▶ _TASK STATEMENT_:
Check every line below for the string "none", and copy the lines that contain it.

▶ _SUPPLIED ENTRIES_:
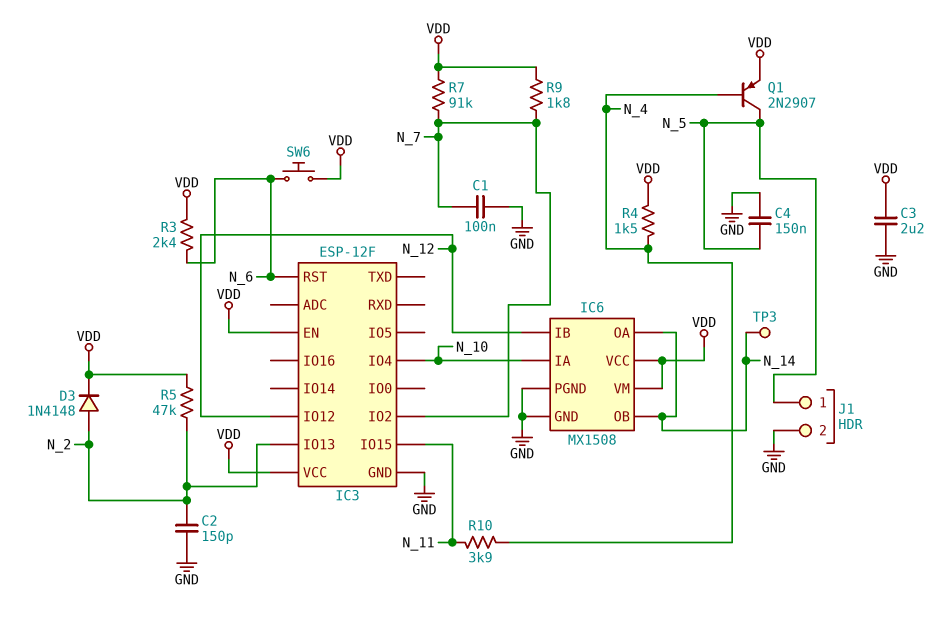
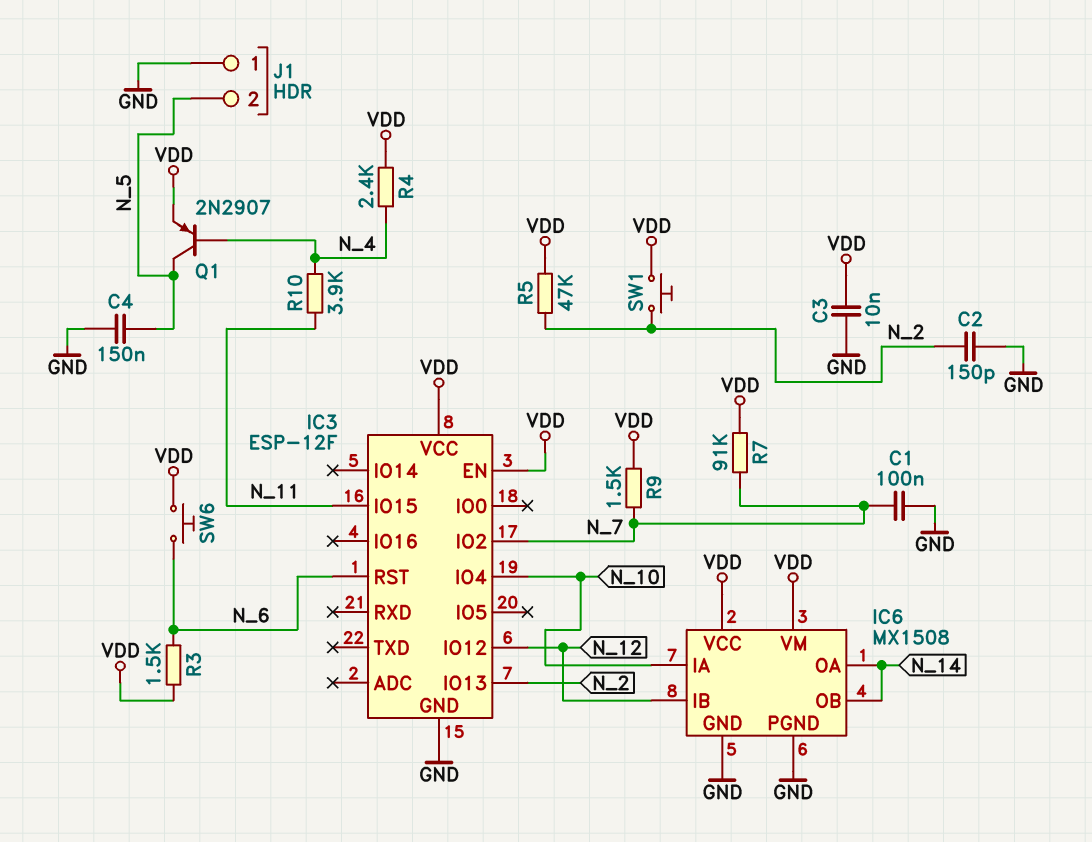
C3: 2.2uF (GND, VDD) -> 10nF (GND, VDD)
D3: diode 1N4148 (A N_2, K VDD) -> none
J1 pin 1: N_5 -> GND
J1 pin 2: GND -> N_5
R3: 2.4k (N_6, VDD) -> 1.5k (N_6, VDD)
R4: 1.5k (N_4, VDD) -> 2.4k (N_4, VDD)
R9: 1.8k (N_7, VDD) -> 1.5k (N_7, VDD)
SW1: none -> button (N_2, VDD)
TP3: test point (N_14) -> none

▶ _RESPONSE_:
D3: diode 1N4148 (A N_2, K VDD) -> none
SW1: none -> button (N_2, VDD)
TP3: test point (N_14) -> none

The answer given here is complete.